**Requirement**
Every record should be written out exactly, please.

(Supplied data begins)

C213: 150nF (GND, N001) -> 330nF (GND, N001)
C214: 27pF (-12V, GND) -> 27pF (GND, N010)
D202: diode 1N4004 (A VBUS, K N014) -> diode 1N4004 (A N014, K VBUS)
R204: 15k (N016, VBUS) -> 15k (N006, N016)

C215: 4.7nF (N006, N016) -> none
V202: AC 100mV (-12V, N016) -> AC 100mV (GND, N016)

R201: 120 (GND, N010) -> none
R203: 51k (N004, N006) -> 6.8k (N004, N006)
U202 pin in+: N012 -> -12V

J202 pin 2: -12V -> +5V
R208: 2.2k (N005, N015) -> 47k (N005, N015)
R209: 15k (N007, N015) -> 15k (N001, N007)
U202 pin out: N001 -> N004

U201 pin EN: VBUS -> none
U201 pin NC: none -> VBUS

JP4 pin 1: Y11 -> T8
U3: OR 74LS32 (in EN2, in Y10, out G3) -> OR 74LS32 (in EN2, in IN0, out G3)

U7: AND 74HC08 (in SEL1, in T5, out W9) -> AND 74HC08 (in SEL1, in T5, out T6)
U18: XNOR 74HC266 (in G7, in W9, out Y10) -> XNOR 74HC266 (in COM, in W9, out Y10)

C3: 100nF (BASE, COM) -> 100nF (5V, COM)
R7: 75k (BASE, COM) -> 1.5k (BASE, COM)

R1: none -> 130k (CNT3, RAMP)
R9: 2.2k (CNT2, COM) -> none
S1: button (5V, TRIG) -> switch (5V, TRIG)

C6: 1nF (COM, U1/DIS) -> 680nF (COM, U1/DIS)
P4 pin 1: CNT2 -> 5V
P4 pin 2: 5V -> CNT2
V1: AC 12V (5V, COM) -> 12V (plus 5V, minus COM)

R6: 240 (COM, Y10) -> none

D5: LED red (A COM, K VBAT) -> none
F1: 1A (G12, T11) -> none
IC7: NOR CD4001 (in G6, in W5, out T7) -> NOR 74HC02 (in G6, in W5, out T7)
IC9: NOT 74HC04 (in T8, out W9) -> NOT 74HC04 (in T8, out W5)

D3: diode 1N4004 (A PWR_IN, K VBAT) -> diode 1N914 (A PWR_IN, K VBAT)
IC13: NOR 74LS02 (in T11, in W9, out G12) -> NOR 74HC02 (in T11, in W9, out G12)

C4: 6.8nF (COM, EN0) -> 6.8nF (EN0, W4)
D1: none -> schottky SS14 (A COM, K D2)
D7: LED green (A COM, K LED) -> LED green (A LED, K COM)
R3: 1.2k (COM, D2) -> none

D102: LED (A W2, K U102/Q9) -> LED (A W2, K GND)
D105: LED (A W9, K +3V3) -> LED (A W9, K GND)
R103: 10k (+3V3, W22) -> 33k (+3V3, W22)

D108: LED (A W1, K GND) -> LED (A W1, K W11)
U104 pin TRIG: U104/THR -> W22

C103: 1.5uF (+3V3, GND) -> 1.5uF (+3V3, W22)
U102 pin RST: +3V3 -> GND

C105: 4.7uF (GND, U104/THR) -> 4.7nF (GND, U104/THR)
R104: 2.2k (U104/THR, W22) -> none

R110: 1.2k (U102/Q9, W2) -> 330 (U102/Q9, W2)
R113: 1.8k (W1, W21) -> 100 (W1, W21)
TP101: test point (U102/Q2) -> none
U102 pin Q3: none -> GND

(Supplied data ends)

**Result of the task**
C213: 150nF (GND, N001) -> 330nF (GND, N001)
C214: 27pF (-12V, GND) -> 27pF (GND, N010)
D202: diode 1N4004 (A VBUS, K N014) -> diode 1N4004 (A N014, K VBUS)
R204: 15k (N016, VBUS) -> 15k (N006, N016)

C215: 4.7nF (N006, N016) -> none
V202: AC 100mV (-12V, N016) -> AC 100mV (GND, N016)

R201: 120 (GND, N010) -> none
R203: 51k (N004, N006) -> 6.8k (N004, N006)
U202 pin in+: N012 -> -12V

J202 pin 2: -12V -> +5V
R208: 2.2k (N005, N015) -> 47k (N005, N015)
R209: 15k (N007, N015) -> 15k (N001, N007)
U202 pin out: N001 -> N004

U201 pin EN: VBUS -> none
U201 pin NC: none -> VBUS

JP4 pin 1: Y11 -> T8
U3: OR 74LS32 (in EN2, in Y10, out G3) -> OR 74LS32 (in EN2, in IN0, out G3)

U7: AND 74HC08 (in SEL1, in T5, out W9) -> AND 74HC08 (in SEL1, in T5, out T6)
U18: XNOR 74HC266 (in G7, in W9, out Y10) -> XNOR 74HC266 (in COM, in W9, out Y10)

C3: 100nF (BASE, COM) -> 100nF (5V, COM)
R7: 75k (BASE, COM) -> 1.5k (BASE, COM)

R1: none -> 130k (CNT3, RAMP)
R9: 2.2k (CNT2, COM) -> none
S1: button (5V, TRIG) -> switch (5V, TRIG)

C6: 1nF (COM, U1/DIS) -> 680nF (COM, U1/DIS)
P4 pin 1: CNT2 -> 5V
P4 pin 2: 5V -> CNT2
V1: AC 12V (5V, COM) -> 12V (plus 5V, minus COM)

R6: 240 (COM, Y10) -> none

D5: LED red (A COM, K VBAT) -> none
F1: 1A (G12, T11) -> none
IC7: NOR CD4001 (in G6, in W5, out T7) -> NOR 74HC02 (in G6, in W5, out T7)
IC9: NOT 74HC04 (in T8, out W9) -> NOT 74HC04 (in T8, out W5)

D3: diode 1N4004 (A PWR_IN, K VBAT) -> diode 1N914 (A PWR_IN, K VBAT)
IC13: NOR 74LS02 (in T11, in W9, out G12) -> NOR 74HC02 (in T11, in W9, out G12)

C4: 6.8nF (COM, EN0) -> 6.8nF (EN0, W4)
D1: none -> schottky SS14 (A COM, K D2)
D7: LED green (A COM, K LED) -> LED green (A LED, K COM)
R3: 1.2k (COM, D2) -> none

D102: LED (A W2, K U102/Q9) -> LED (A W2, K GND)
D105: LED (A W9, K +3V3) -> LED (A W9, K GND)
R103: 10k (+3V3, W22) -> 33k (+3V3, W22)

D108: LED (A W1, K GND) -> LED (A W1, K W11)
U104 pin TRIG: U104/THR -> W22

C103: 1.5uF (+3V3, GND) -> 1.5uF (+3V3, W22)
U102 pin RST: +3V3 -> GND

C105: 4.7uF (GND, U104/THR) -> 4.7nF (GND, U104/THR)
R104: 2.2k (U104/THR, W22) -> none

R110: 1.2k (U102/Q9, W2) -> 330 (U102/Q9, W2)
R113: 1.8k (W1, W21) -> 100 (W1, W21)
TP101: test point (U102/Q2) -> none
U102 pin Q3: none -> GND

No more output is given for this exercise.